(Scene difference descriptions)
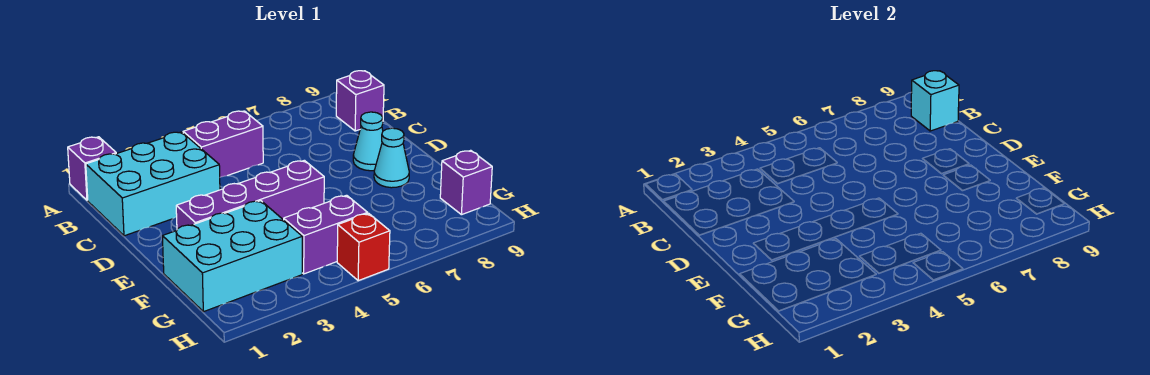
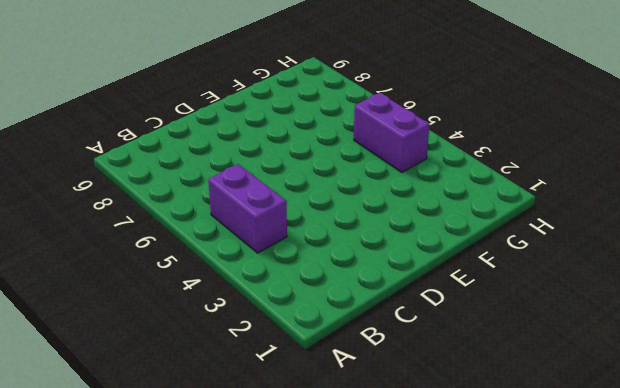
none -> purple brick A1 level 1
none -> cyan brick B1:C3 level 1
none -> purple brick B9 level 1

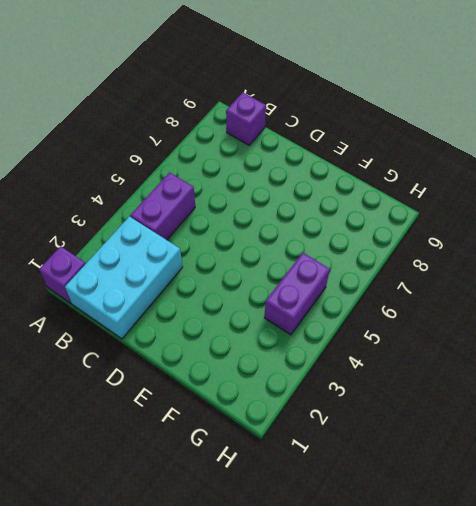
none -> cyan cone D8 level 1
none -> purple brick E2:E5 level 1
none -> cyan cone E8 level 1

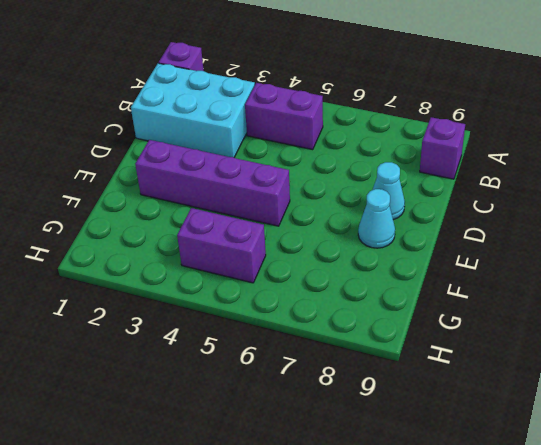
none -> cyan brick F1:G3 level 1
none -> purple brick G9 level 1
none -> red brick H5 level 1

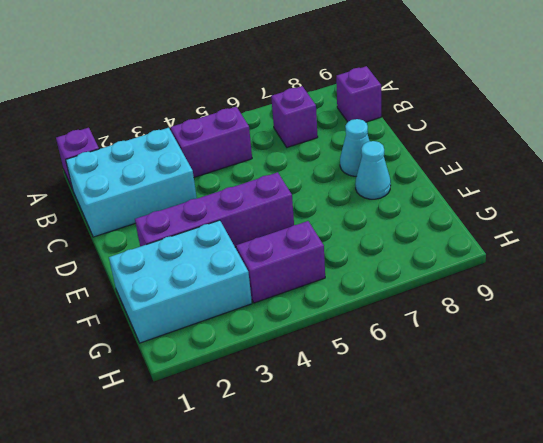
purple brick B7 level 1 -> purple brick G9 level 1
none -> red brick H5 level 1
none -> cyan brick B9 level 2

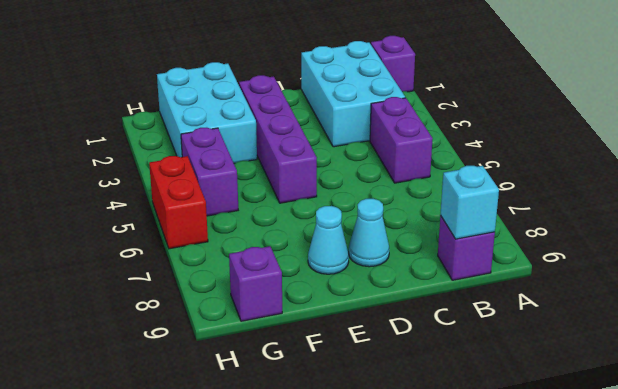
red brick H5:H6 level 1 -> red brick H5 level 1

---

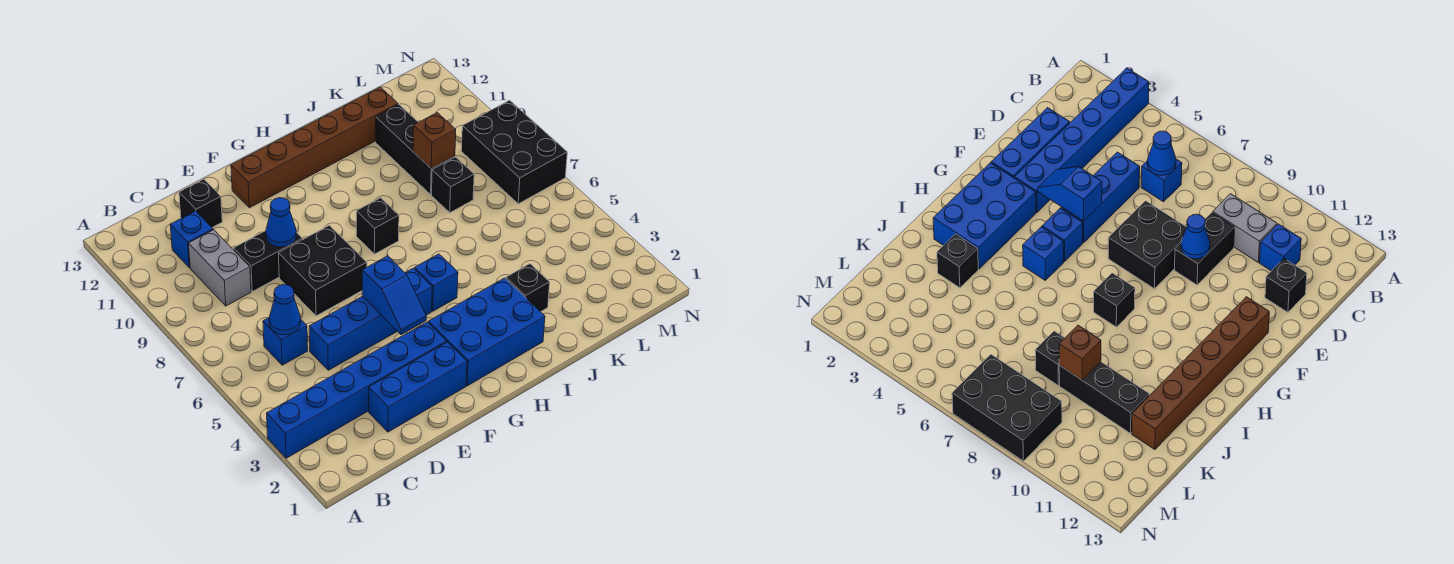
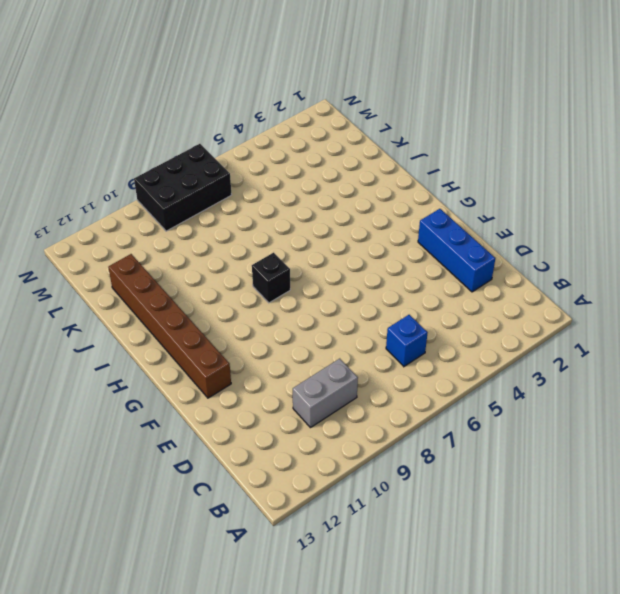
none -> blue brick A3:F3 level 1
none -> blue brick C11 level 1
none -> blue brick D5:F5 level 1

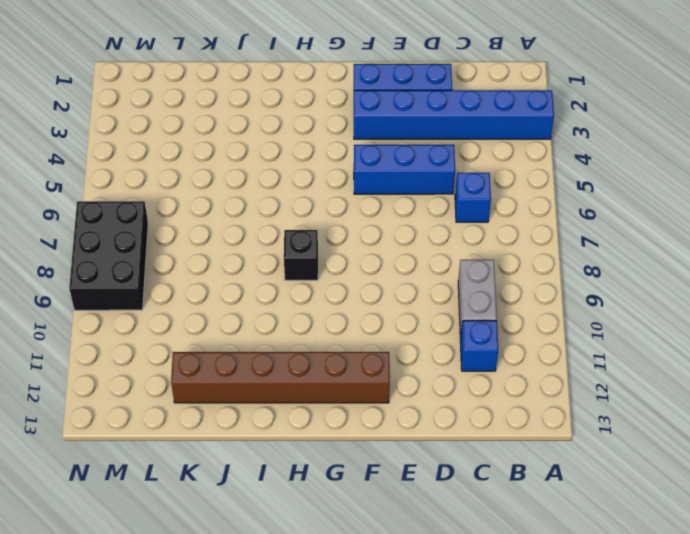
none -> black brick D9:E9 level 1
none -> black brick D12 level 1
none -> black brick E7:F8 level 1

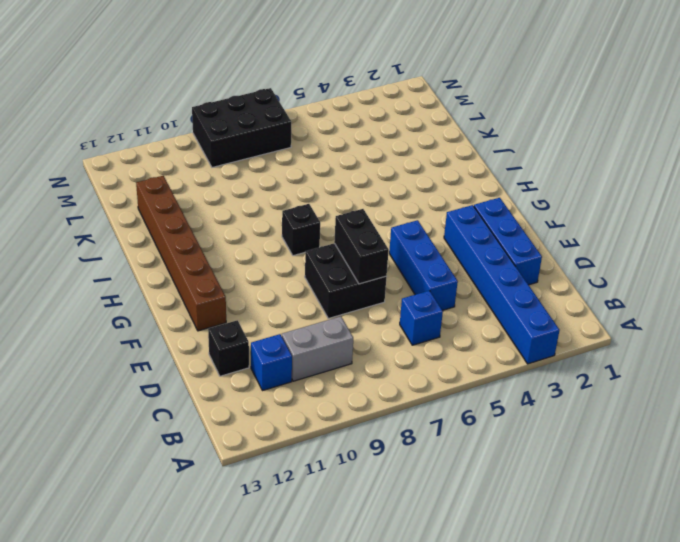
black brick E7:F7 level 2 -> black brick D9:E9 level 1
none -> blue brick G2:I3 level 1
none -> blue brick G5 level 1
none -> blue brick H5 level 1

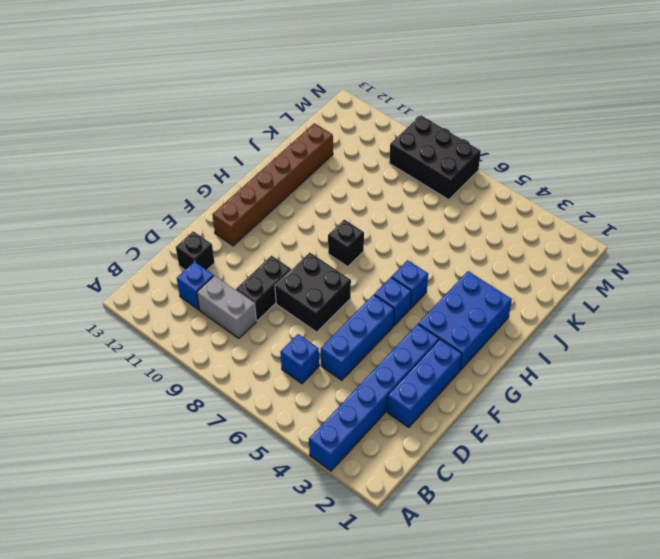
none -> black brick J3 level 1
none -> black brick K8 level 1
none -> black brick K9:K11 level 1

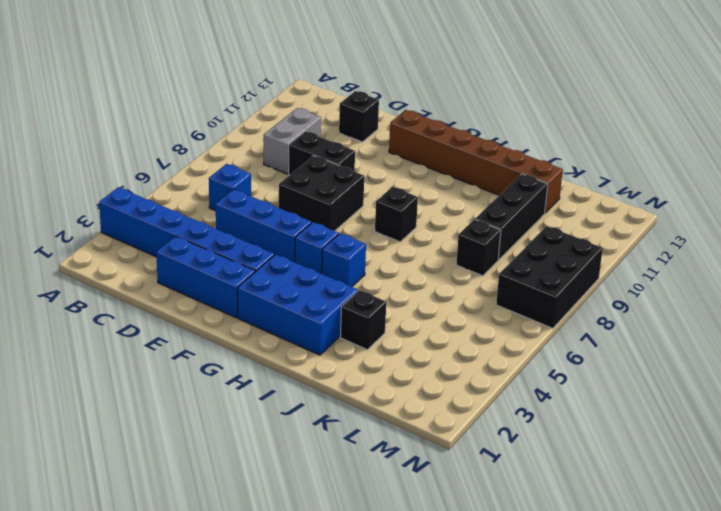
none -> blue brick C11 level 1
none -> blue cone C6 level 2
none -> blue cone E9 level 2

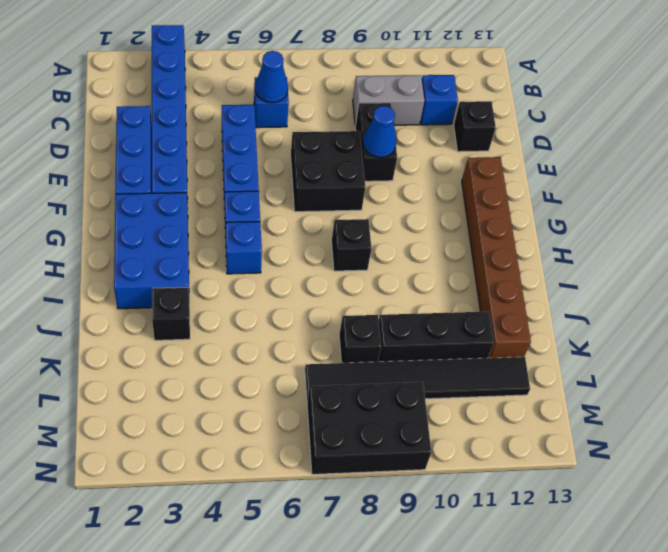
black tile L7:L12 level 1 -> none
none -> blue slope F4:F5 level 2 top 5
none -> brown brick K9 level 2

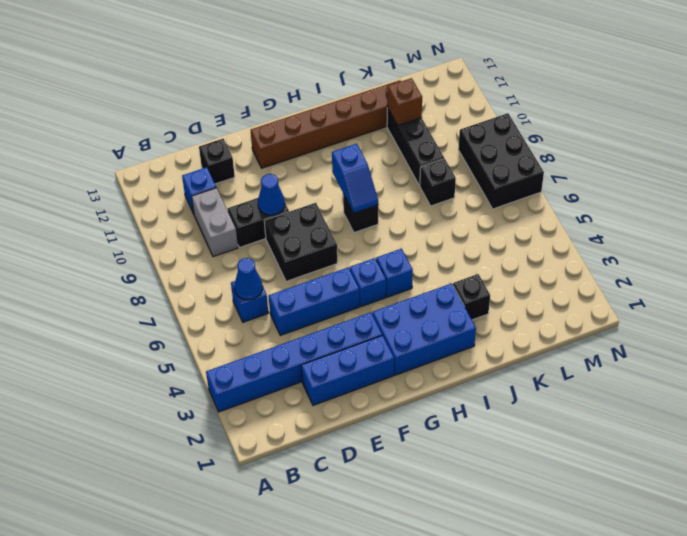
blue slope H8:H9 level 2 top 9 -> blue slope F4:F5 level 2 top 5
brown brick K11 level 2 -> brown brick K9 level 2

Required action
Where a picture appears in the records above, omit it, and transcribe exactly the stretch of lines from the one with "none -> purple brick B9 level 1" through the one with "red brick H5:H6".

Solution
none -> purple brick B9 level 1

none -> cyan cone D8 level 1
none -> purple brick E2:E5 level 1
none -> cyan cone E8 level 1

none -> cyan brick F1:G3 level 1
none -> purple brick G9 level 1
none -> red brick H5 level 1

purple brick B7 level 1 -> purple brick G9 level 1
none -> red brick H5 level 1
none -> cyan brick B9 level 2

red brick H5:H6 level 1 -> red brick H5 level 1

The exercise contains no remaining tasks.